SOURCE RECORDS →
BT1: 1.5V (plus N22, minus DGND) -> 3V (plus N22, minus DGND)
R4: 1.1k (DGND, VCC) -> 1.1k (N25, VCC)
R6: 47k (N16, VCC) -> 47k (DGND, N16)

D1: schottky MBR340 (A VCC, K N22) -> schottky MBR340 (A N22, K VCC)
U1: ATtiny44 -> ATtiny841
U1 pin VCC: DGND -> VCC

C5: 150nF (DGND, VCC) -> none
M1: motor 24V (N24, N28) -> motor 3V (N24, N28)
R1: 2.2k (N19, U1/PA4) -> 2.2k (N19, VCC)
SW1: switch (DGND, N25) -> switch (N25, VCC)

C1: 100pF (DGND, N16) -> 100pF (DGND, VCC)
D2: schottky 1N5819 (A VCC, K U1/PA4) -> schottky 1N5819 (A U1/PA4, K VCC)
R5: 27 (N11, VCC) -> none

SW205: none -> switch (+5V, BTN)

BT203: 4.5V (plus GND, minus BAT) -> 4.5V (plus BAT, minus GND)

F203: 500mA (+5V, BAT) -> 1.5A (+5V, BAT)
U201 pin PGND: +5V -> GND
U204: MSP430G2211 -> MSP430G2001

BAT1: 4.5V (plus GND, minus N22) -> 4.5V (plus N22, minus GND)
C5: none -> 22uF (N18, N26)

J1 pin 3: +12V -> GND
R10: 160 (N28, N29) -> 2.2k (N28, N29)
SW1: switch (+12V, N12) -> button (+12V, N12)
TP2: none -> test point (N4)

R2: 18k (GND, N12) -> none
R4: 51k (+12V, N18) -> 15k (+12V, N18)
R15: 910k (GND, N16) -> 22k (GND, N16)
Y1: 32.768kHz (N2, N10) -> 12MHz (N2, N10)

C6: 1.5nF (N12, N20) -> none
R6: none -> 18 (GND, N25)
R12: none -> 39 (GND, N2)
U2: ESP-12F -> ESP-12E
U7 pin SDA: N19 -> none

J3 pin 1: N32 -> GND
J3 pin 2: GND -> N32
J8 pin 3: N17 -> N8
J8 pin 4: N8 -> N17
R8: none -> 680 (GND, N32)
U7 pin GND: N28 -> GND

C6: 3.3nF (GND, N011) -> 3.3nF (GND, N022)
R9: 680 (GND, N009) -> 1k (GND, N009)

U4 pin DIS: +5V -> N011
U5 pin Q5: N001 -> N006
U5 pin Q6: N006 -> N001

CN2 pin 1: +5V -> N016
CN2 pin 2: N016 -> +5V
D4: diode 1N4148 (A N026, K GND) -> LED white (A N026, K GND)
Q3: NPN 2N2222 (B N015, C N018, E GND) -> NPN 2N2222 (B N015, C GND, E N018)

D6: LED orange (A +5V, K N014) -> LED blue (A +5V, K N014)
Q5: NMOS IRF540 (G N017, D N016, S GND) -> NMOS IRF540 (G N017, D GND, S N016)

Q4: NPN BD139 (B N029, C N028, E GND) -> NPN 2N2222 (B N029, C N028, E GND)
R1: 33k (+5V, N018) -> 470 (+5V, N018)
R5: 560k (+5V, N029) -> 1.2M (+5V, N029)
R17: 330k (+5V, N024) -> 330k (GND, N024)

EXERCISE → Your answer should repeat every entry exactly.

RESPONSE TO THIS EXERCISE →
BT1: 1.5V (plus N22, minus DGND) -> 3V (plus N22, minus DGND)
R4: 1.1k (DGND, VCC) -> 1.1k (N25, VCC)
R6: 47k (N16, VCC) -> 47k (DGND, N16)

D1: schottky MBR340 (A VCC, K N22) -> schottky MBR340 (A N22, K VCC)
U1: ATtiny44 -> ATtiny841
U1 pin VCC: DGND -> VCC

C5: 150nF (DGND, VCC) -> none
M1: motor 24V (N24, N28) -> motor 3V (N24, N28)
R1: 2.2k (N19, U1/PA4) -> 2.2k (N19, VCC)
SW1: switch (DGND, N25) -> switch (N25, VCC)

C1: 100pF (DGND, N16) -> 100pF (DGND, VCC)
D2: schottky 1N5819 (A VCC, K U1/PA4) -> schottky 1N5819 (A U1/PA4, K VCC)
R5: 27 (N11, VCC) -> none

SW205: none -> switch (+5V, BTN)

BT203: 4.5V (plus GND, minus BAT) -> 4.5V (plus BAT, minus GND)

F203: 500mA (+5V, BAT) -> 1.5A (+5V, BAT)
U201 pin PGND: +5V -> GND
U204: MSP430G2211 -> MSP430G2001

BAT1: 4.5V (plus GND, minus N22) -> 4.5V (plus N22, minus GND)
C5: none -> 22uF (N18, N26)

J1 pin 3: +12V -> GND
R10: 160 (N28, N29) -> 2.2k (N28, N29)
SW1: switch (+12V, N12) -> button (+12V, N12)
TP2: none -> test point (N4)

R2: 18k (GND, N12) -> none
R4: 51k (+12V, N18) -> 15k (+12V, N18)
R15: 910k (GND, N16) -> 22k (GND, N16)
Y1: 32.768kHz (N2, N10) -> 12MHz (N2, N10)

C6: 1.5nF (N12, N20) -> none
R6: none -> 18 (GND, N25)
R12: none -> 39 (GND, N2)
U2: ESP-12F -> ESP-12E
U7 pin SDA: N19 -> none

J3 pin 1: N32 -> GND
J3 pin 2: GND -> N32
J8 pin 3: N17 -> N8
J8 pin 4: N8 -> N17
R8: none -> 680 (GND, N32)
U7 pin GND: N28 -> GND

C6: 3.3nF (GND, N011) -> 3.3nF (GND, N022)
R9: 680 (GND, N009) -> 1k (GND, N009)

U4 pin DIS: +5V -> N011
U5 pin Q5: N001 -> N006
U5 pin Q6: N006 -> N001

CN2 pin 1: +5V -> N016
CN2 pin 2: N016 -> +5V
D4: diode 1N4148 (A N026, K GND) -> LED white (A N026, K GND)
Q3: NPN 2N2222 (B N015, C N018, E GND) -> NPN 2N2222 (B N015, C GND, E N018)

D6: LED orange (A +5V, K N014) -> LED blue (A +5V, K N014)
Q5: NMOS IRF540 (G N017, D N016, S GND) -> NMOS IRF540 (G N017, D GND, S N016)

Q4: NPN BD139 (B N029, C N028, E GND) -> NPN 2N2222 (B N029, C N028, E GND)
R1: 33k (+5V, N018) -> 470 (+5V, N018)
R5: 560k (+5V, N029) -> 1.2M (+5V, N029)
R17: 330k (+5V, N024) -> 330k (GND, N024)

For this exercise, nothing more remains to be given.